▸ **DATA TO PROCESS**:

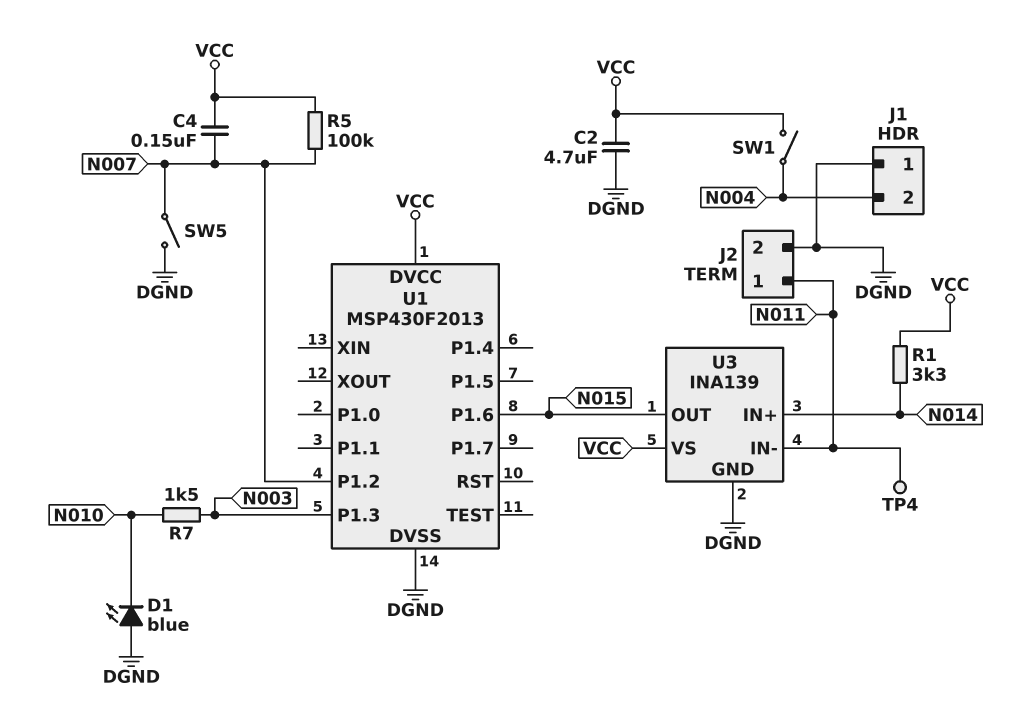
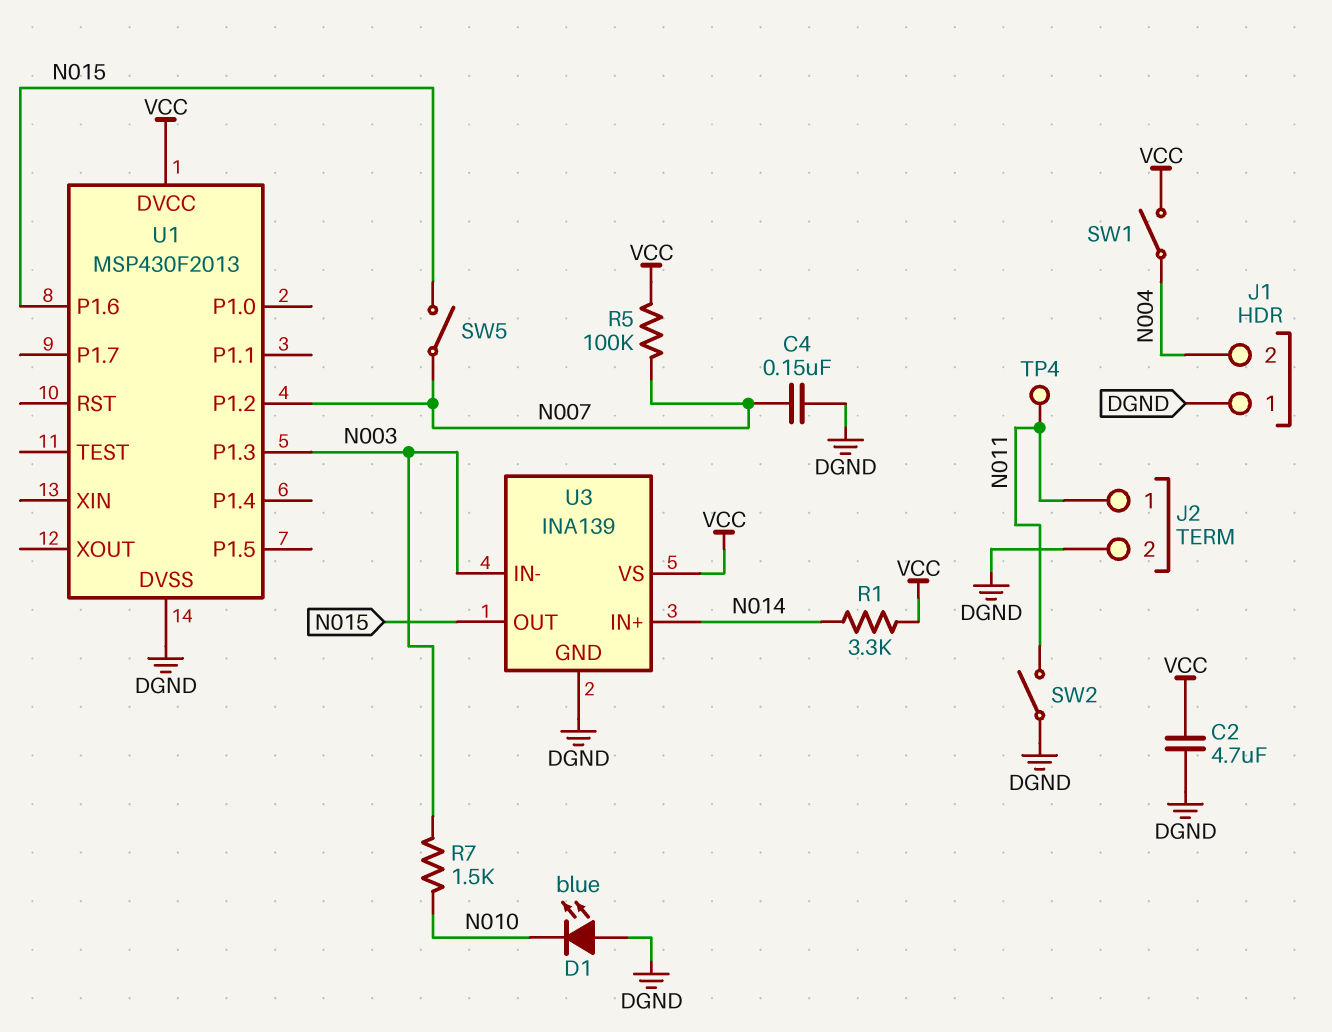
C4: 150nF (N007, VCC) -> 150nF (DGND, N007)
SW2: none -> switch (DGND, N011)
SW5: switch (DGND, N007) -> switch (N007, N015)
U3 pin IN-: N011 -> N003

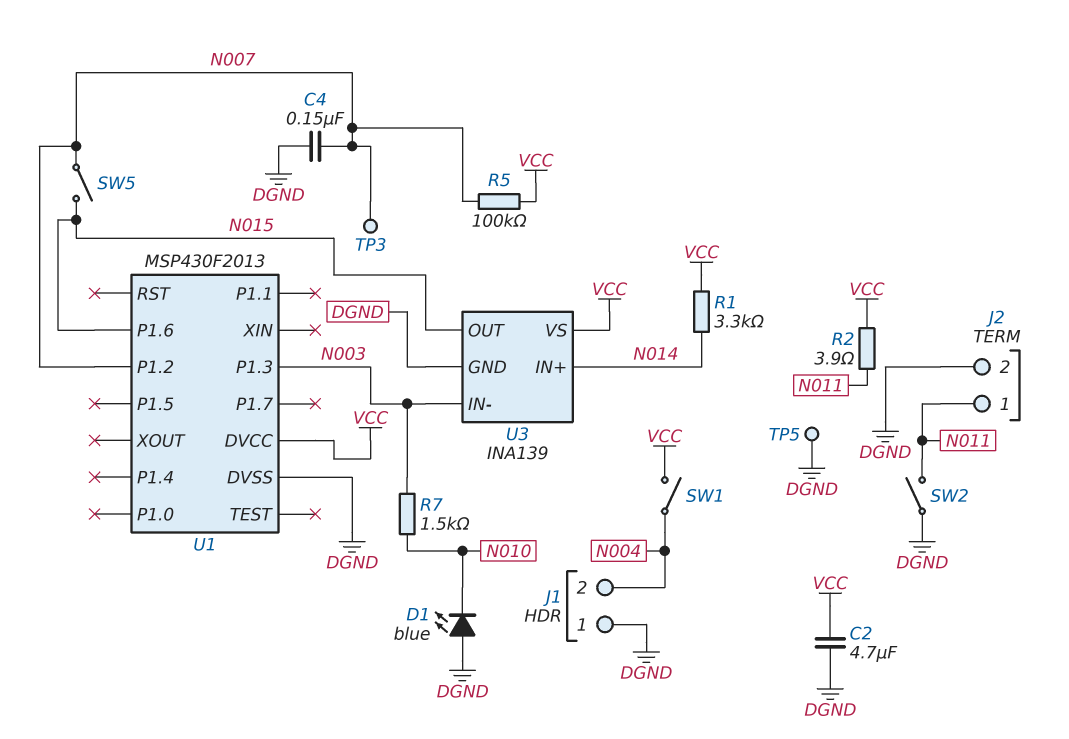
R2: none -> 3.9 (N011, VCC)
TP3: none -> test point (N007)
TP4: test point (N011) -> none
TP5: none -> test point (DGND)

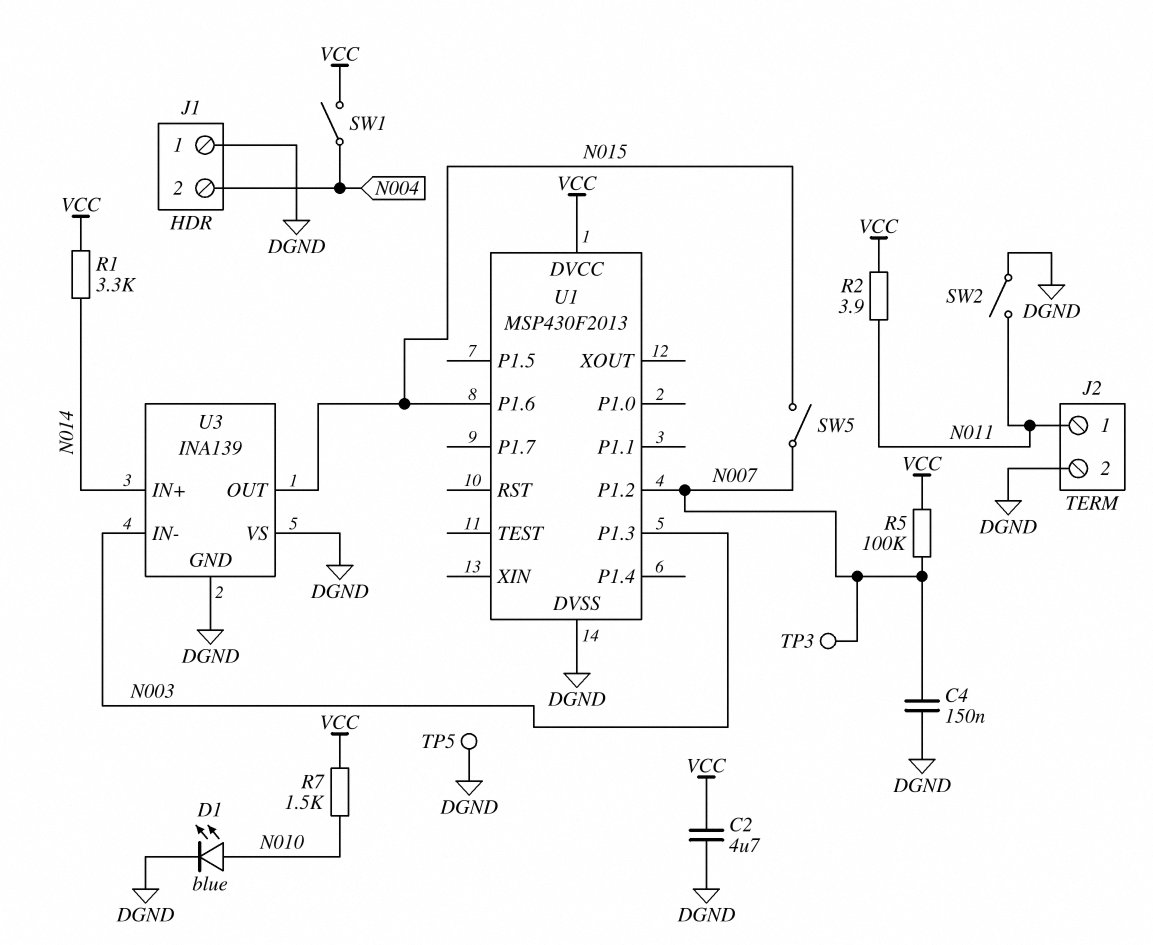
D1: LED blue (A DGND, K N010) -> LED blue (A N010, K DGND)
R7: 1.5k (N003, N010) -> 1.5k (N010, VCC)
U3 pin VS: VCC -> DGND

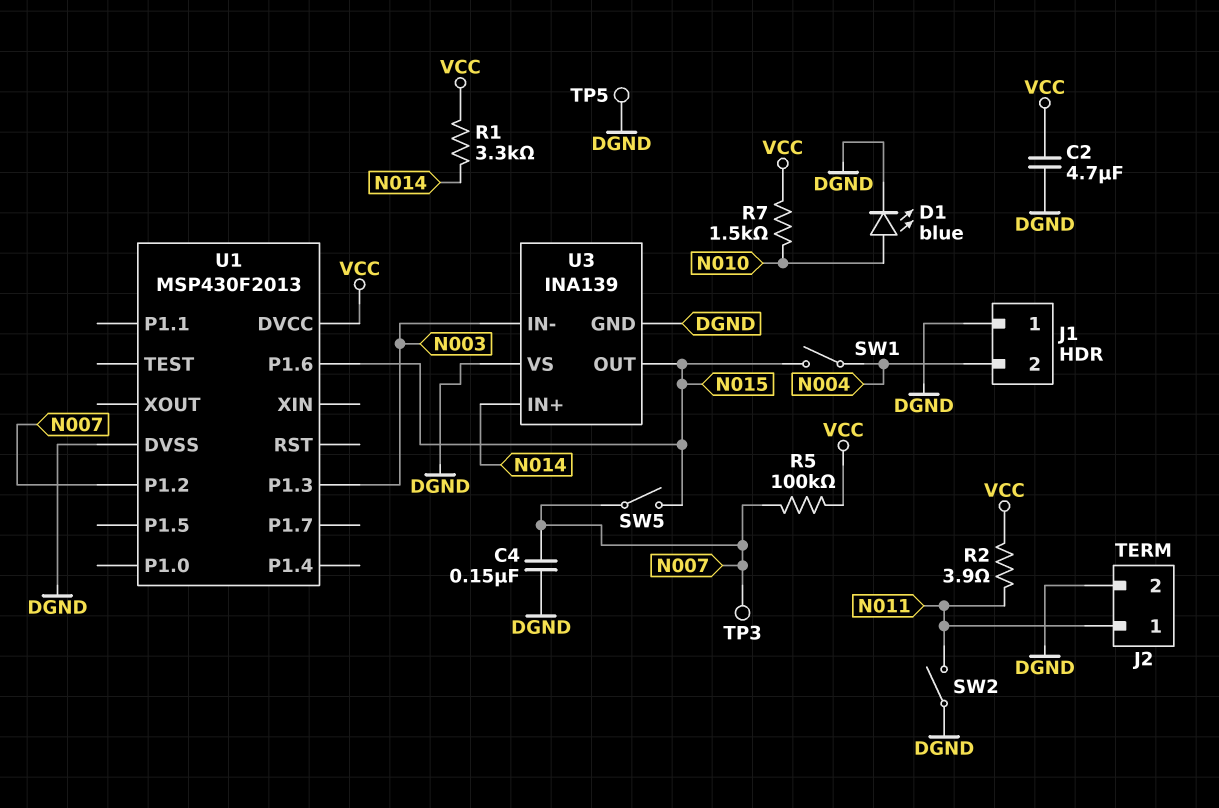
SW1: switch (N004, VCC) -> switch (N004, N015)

▸ **TASK DETAILS**: The task calls for every line of the data to be returned exactly, without pictures.

▸ **SOLUTION FOR THIS PROBLEM**:
C4: 150nF (N007, VCC) -> 150nF (DGND, N007)
SW2: none -> switch (DGND, N011)
SW5: switch (DGND, N007) -> switch (N007, N015)
U3 pin IN-: N011 -> N003

R2: none -> 3.9 (N011, VCC)
TP3: none -> test point (N007)
TP4: test point (N011) -> none
TP5: none -> test point (DGND)

D1: LED blue (A DGND, K N010) -> LED blue (A N010, K DGND)
R7: 1.5k (N003, N010) -> 1.5k (N010, VCC)
U3 pin VS: VCC -> DGND

SW1: switch (N004, VCC) -> switch (N004, N015)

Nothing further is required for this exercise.